[Dataset entries]
- - - -
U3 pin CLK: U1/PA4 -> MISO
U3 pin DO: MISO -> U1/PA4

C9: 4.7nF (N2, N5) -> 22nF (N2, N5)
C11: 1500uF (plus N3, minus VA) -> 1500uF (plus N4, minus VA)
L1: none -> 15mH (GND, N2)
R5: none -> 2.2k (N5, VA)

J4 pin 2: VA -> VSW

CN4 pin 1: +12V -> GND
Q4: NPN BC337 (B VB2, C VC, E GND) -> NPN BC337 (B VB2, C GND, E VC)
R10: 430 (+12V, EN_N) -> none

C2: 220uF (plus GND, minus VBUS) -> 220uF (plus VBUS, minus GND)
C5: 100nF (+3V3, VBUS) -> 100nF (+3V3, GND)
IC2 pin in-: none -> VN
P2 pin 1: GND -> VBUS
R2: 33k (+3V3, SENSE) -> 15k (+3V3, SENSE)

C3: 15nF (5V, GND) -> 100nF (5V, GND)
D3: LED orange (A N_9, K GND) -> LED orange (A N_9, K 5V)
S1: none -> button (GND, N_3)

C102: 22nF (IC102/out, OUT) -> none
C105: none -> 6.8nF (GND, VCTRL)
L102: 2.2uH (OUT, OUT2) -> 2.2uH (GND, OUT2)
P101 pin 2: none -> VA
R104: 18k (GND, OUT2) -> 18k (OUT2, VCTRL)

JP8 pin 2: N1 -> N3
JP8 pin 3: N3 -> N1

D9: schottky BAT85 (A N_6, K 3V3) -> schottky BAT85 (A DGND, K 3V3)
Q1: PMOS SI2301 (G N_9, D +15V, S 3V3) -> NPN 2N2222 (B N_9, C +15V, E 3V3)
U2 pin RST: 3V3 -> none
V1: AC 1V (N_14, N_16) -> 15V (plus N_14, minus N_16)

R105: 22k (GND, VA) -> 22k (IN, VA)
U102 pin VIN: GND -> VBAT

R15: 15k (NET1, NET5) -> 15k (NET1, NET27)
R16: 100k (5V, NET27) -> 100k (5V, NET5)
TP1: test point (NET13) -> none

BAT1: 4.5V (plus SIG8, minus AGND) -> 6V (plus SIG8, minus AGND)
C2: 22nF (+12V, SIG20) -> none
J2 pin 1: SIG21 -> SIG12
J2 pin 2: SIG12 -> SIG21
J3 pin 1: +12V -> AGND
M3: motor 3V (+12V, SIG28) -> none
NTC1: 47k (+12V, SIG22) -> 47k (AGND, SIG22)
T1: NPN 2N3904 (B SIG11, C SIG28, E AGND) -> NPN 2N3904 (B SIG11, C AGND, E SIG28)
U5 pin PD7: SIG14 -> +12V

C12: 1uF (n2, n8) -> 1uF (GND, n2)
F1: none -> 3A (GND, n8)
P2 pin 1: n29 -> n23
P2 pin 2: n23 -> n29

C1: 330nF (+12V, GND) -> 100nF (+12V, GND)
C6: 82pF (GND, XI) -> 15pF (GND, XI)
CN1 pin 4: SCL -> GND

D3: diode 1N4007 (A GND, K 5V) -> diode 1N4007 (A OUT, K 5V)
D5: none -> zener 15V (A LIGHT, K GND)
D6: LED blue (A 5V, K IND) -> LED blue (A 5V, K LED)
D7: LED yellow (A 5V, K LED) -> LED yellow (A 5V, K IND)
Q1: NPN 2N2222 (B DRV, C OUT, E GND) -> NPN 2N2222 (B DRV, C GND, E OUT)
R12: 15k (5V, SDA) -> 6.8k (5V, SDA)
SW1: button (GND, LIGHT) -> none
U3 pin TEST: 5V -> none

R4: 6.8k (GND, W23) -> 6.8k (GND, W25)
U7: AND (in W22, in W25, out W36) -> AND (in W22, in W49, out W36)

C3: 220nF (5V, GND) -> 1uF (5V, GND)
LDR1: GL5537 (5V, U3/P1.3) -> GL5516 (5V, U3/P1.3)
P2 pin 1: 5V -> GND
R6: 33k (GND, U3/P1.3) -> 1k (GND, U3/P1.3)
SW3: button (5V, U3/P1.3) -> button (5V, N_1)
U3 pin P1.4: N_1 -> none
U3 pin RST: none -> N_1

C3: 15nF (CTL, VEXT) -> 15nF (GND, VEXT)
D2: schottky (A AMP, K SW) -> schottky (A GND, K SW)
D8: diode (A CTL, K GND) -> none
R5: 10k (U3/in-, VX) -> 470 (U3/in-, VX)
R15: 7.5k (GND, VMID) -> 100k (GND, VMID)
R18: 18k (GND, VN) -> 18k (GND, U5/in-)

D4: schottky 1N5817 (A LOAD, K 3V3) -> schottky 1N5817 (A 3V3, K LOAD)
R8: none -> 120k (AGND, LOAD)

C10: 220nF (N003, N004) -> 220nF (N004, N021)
- - - -
**PROBLEM REQUIREMENTS:**
Where a line of the records has the string "LOAD", return that line.

**ANSWER:**
D4: schottky 1N5817 (A LOAD, K 3V3) -> schottky 1N5817 (A 3V3, K LOAD)
R8: none -> 120k (AGND, LOAD)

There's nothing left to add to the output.